EXERCISE DESCRIPTION:
Print, exactly and with no pictures, the line containing "rotate,orange_cheese,<420 227>,,<238 270>,135" and each line after it to the end of the entries below.

Before-and-after scene images

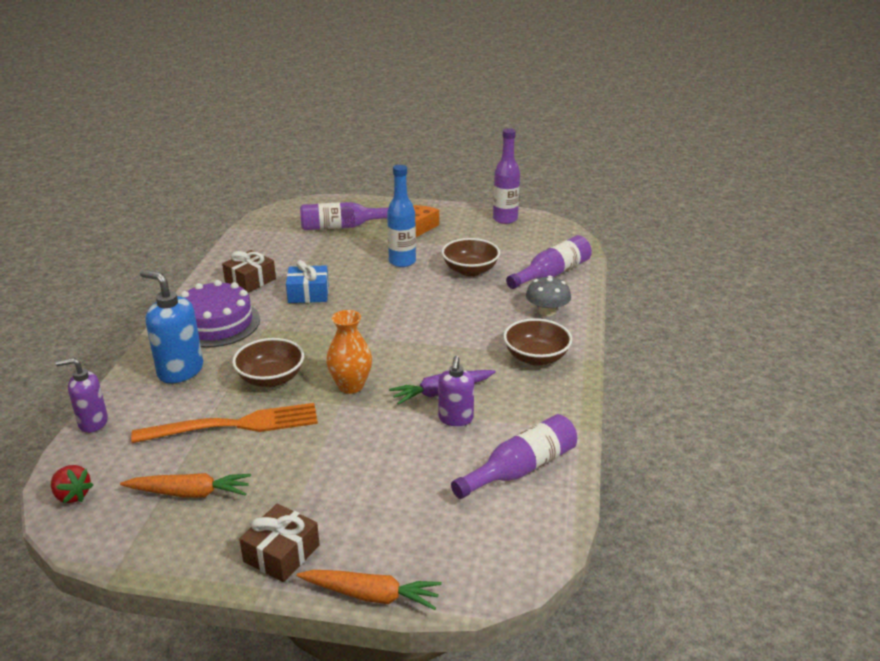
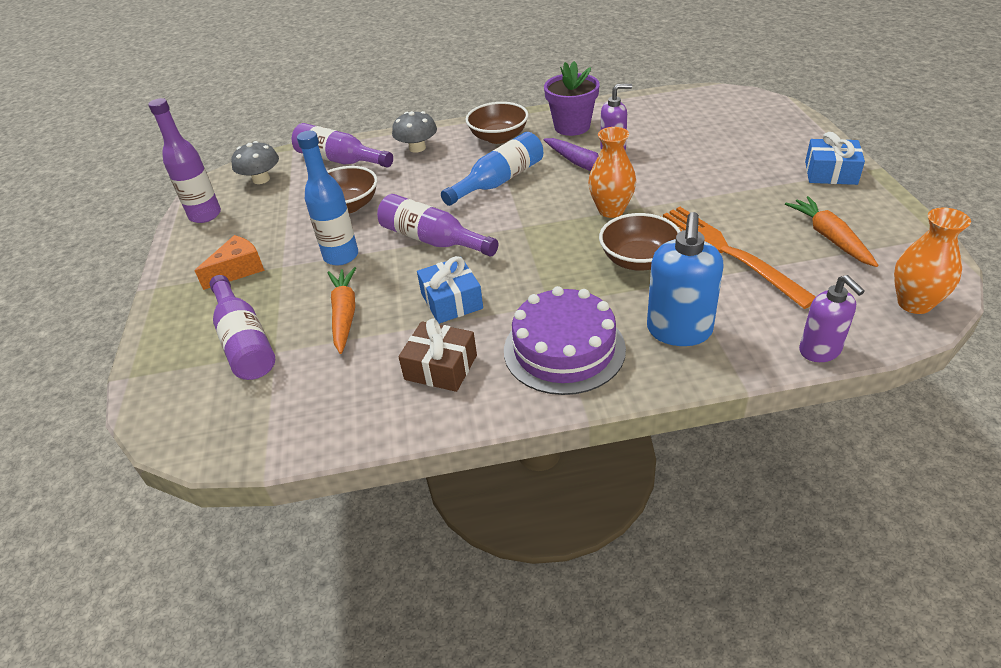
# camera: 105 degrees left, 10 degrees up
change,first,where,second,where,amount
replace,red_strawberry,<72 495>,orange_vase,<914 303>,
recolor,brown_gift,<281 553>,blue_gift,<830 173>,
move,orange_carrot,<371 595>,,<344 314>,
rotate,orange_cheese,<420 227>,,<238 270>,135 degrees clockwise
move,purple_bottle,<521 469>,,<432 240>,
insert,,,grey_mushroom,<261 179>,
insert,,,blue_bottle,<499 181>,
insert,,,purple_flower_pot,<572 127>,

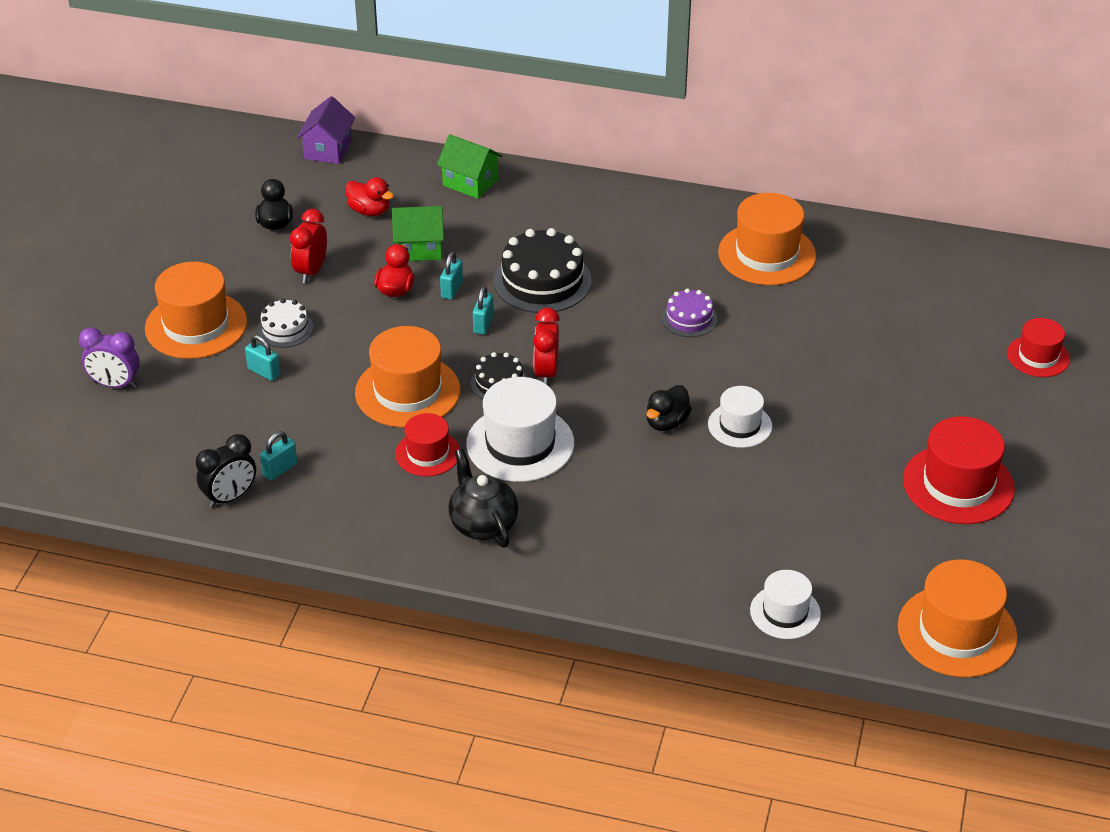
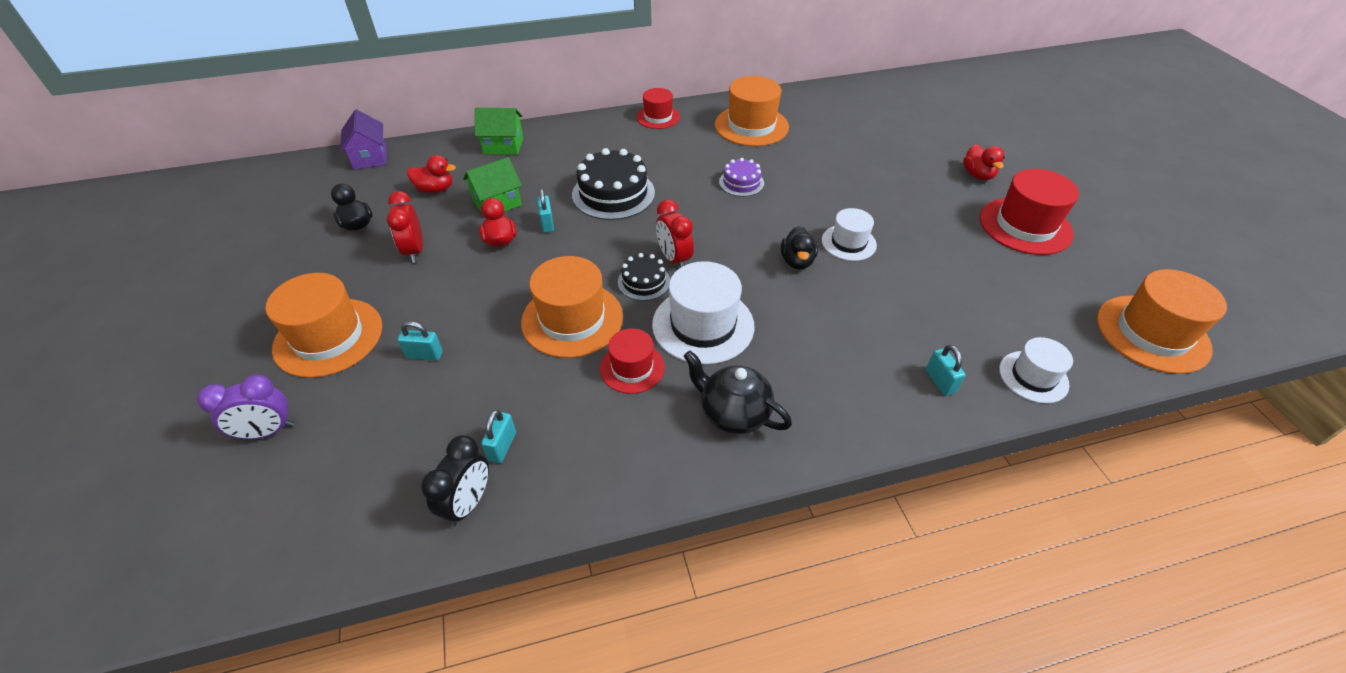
# camera: 30 degrees left, 5 degrees up
change,first,where,second,where,amount
delete,white_cake,<285 329>,,,
move,turquoise_padlock,<483 324>,,<940 381>,
move,red_hat,<1038 356>,,<658 117>,
insert,,,red_duck,<977 175>,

REPLY TO THE EXERCISE:
rotate,orange_cheese,<420 227>,,<238 270>,135 degrees clockwise
move,purple_bottle,<521 469>,,<432 240>,
insert,,,grey_mushroom,<261 179>,
insert,,,blue_bottle,<499 181>,
insert,,,purple_flower_pot,<572 127>,

# camera: 30 degrees left, 5 degrees up
change,first,where,second,where,amount
delete,white_cake,<285 329>,,,
move,turquoise_padlock,<483 324>,,<940 381>,
move,red_hat,<1038 356>,,<658 117>,
insert,,,red_duck,<977 175>,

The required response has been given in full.